> [Your assignment]
Write every record below out exactly; no images.

> [Dataset records]
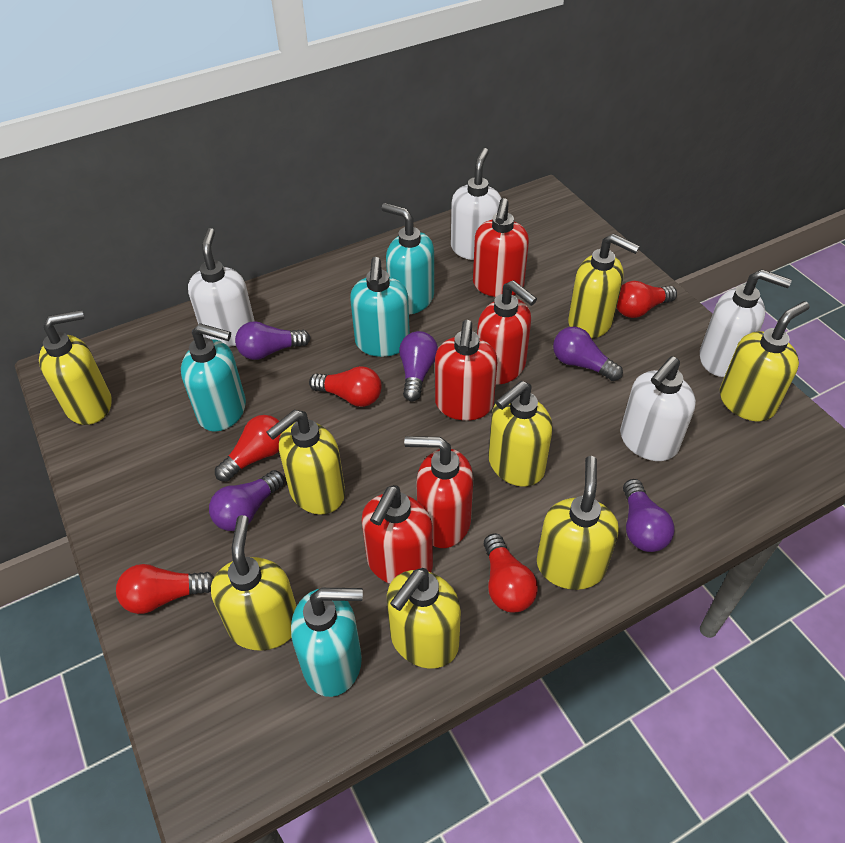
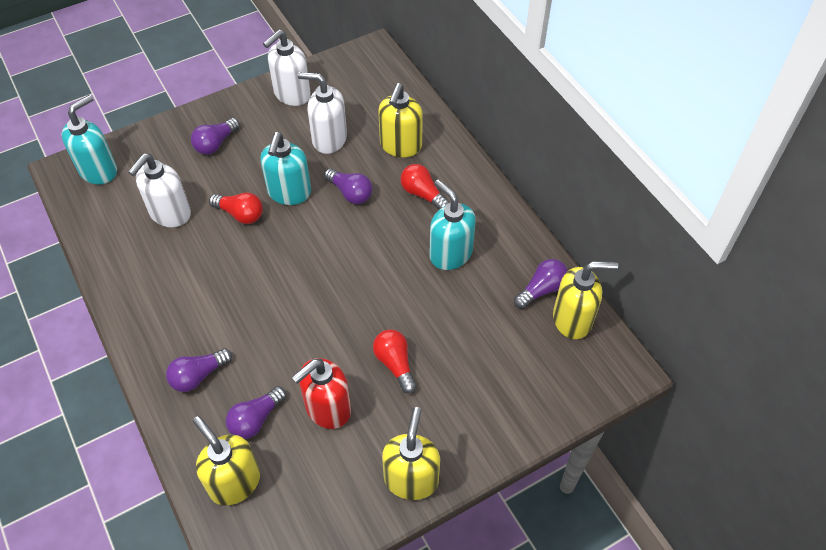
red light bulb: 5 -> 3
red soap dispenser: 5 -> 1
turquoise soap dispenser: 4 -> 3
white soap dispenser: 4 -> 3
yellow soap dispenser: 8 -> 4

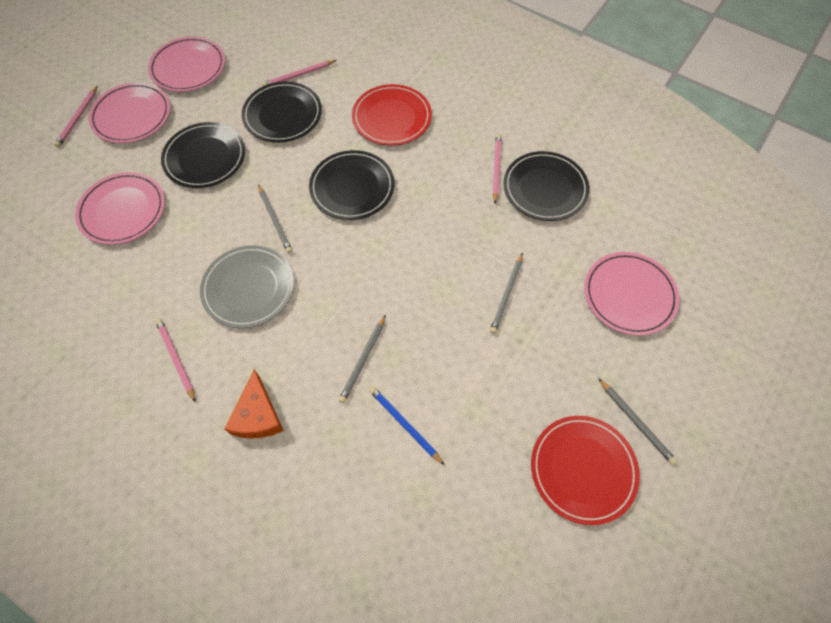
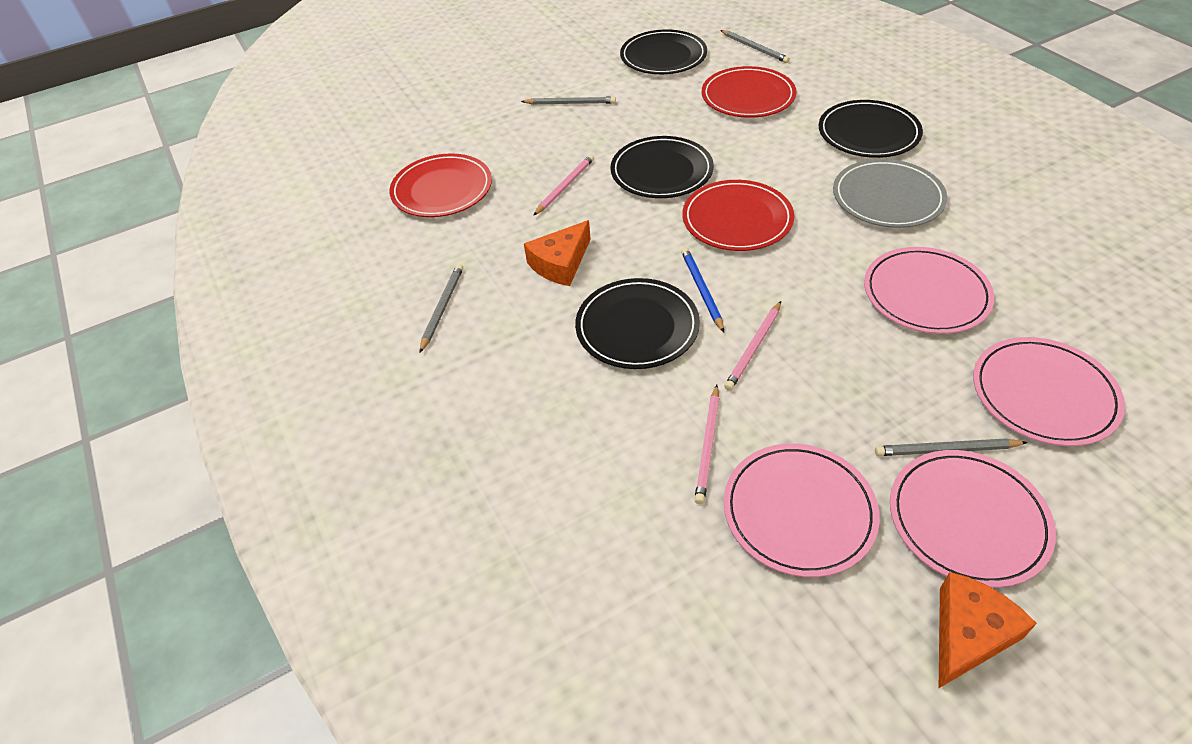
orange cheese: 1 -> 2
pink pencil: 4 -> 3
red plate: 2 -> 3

> [Your response]
red light bulb: 5 -> 3
red soap dispenser: 5 -> 1
turquoise soap dispenser: 4 -> 3
white soap dispenser: 4 -> 3
yellow soap dispenser: 8 -> 4

orange cheese: 1 -> 2
pink pencil: 4 -> 3
red plate: 2 -> 3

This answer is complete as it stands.